Task instructions =
Using the records below, output the stretch that opens with the line containing "yellow notepad |" and closes with the line containing "exchanged | aqua", exactly and including both lines, with nothing more.

Dataset entries =
——
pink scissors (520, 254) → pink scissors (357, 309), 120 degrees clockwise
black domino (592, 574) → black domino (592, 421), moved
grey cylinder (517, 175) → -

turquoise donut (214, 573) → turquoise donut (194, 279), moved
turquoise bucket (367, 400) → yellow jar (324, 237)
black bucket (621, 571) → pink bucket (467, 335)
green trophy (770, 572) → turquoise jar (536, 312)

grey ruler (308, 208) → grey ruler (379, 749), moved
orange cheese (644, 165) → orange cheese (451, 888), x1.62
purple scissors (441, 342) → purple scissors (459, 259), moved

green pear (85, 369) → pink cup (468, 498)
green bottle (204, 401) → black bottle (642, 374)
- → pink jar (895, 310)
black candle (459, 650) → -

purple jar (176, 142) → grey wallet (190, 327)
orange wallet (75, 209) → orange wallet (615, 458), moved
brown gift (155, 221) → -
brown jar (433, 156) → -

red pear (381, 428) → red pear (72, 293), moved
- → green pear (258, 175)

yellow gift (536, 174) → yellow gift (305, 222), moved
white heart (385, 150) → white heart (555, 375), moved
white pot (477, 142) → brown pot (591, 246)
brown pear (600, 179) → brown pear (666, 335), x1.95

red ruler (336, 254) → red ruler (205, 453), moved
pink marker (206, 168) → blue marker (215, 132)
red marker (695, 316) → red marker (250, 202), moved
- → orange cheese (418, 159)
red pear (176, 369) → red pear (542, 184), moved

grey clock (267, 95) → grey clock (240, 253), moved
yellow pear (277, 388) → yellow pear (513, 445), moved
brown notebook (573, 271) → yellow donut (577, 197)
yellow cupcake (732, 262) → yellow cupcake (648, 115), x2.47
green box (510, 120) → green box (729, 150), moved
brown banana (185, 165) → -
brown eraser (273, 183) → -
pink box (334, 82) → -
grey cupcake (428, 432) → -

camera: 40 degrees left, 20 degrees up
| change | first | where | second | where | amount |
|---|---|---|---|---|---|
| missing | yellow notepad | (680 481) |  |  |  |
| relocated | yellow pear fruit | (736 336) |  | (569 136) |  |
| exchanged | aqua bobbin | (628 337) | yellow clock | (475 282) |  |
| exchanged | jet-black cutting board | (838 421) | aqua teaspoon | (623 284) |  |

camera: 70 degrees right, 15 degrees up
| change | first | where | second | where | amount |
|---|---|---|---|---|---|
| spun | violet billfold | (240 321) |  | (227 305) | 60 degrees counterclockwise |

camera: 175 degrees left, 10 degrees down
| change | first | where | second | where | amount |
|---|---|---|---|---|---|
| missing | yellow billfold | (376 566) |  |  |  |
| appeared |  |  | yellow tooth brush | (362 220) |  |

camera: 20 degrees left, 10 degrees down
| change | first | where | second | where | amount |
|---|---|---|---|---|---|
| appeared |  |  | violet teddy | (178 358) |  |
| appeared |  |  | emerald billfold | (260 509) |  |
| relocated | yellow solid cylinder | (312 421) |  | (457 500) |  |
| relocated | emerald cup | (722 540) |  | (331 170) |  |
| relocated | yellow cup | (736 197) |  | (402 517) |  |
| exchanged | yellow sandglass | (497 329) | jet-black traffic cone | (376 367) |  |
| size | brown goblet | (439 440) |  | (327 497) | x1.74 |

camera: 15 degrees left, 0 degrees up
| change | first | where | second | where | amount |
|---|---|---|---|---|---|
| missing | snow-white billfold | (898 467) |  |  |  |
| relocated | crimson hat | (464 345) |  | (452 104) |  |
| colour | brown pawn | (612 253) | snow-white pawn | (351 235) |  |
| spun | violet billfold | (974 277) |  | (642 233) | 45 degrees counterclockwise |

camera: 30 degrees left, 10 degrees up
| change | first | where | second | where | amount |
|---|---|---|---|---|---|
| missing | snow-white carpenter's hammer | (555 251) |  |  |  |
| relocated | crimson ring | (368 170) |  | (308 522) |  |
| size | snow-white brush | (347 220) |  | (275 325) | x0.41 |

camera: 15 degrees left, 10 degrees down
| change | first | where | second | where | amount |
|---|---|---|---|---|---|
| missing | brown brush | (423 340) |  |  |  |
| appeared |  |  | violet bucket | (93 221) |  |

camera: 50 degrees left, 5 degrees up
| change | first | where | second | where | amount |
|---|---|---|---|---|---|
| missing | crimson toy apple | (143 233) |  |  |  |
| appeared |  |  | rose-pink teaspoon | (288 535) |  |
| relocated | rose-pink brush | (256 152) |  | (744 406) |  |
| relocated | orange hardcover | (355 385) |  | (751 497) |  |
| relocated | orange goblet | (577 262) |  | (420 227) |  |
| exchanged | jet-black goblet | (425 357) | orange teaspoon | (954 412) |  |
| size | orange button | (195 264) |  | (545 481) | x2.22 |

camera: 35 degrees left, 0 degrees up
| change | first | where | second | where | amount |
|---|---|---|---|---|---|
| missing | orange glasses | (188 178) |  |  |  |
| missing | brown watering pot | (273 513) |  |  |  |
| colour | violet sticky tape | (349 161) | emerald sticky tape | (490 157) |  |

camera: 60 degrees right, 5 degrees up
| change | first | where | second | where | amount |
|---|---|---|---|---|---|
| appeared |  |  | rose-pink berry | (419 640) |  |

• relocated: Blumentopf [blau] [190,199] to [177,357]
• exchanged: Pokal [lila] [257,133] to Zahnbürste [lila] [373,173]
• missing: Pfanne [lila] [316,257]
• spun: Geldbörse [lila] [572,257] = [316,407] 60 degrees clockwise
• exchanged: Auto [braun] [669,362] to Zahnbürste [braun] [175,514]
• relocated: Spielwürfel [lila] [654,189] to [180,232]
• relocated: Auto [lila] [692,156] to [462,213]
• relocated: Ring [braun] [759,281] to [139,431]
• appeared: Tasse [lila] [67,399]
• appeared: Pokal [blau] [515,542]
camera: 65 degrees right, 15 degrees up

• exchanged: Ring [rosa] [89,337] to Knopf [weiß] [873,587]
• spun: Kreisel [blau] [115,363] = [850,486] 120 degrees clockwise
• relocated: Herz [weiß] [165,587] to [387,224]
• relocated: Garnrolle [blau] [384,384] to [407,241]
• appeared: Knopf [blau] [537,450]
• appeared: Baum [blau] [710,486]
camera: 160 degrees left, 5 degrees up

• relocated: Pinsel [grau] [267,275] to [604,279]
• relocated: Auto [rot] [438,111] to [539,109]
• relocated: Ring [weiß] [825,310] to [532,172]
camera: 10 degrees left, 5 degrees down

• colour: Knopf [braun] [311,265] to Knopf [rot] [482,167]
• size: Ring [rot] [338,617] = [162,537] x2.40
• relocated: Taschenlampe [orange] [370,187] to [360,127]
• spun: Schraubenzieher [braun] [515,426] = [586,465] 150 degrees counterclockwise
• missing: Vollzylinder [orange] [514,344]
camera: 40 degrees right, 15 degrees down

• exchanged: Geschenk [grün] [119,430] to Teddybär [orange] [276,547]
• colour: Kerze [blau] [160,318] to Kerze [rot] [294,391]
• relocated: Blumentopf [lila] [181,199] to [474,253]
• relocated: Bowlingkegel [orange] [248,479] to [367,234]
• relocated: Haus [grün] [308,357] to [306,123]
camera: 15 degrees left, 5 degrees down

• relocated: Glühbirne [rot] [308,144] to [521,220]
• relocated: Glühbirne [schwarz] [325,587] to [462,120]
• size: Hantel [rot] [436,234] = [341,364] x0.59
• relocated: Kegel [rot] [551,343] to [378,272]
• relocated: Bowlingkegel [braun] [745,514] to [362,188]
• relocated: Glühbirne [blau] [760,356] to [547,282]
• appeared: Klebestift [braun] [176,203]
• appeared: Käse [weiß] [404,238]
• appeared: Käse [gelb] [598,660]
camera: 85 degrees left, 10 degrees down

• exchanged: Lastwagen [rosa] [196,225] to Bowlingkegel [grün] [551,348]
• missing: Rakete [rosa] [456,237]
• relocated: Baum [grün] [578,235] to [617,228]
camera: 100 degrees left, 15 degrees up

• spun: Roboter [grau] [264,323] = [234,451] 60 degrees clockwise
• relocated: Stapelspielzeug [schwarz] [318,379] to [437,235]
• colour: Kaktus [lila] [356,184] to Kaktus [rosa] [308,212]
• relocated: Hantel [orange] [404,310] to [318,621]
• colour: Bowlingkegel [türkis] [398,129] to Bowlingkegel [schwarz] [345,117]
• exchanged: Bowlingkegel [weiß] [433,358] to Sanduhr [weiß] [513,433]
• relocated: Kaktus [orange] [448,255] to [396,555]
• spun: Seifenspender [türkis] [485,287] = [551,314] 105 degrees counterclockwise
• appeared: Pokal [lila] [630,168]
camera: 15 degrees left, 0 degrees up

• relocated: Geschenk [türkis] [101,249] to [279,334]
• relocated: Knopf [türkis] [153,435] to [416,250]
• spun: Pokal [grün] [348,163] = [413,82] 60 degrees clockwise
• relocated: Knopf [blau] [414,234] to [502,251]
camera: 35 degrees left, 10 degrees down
——
Result =
| missing | yellow notepad | (680 481) |  |  |  |
| relocated | yellow pear fruit | (736 336) |  | (569 136) |  |
| exchanged | aqua bobbin | (628 337) | yellow clock | (475 282) |  |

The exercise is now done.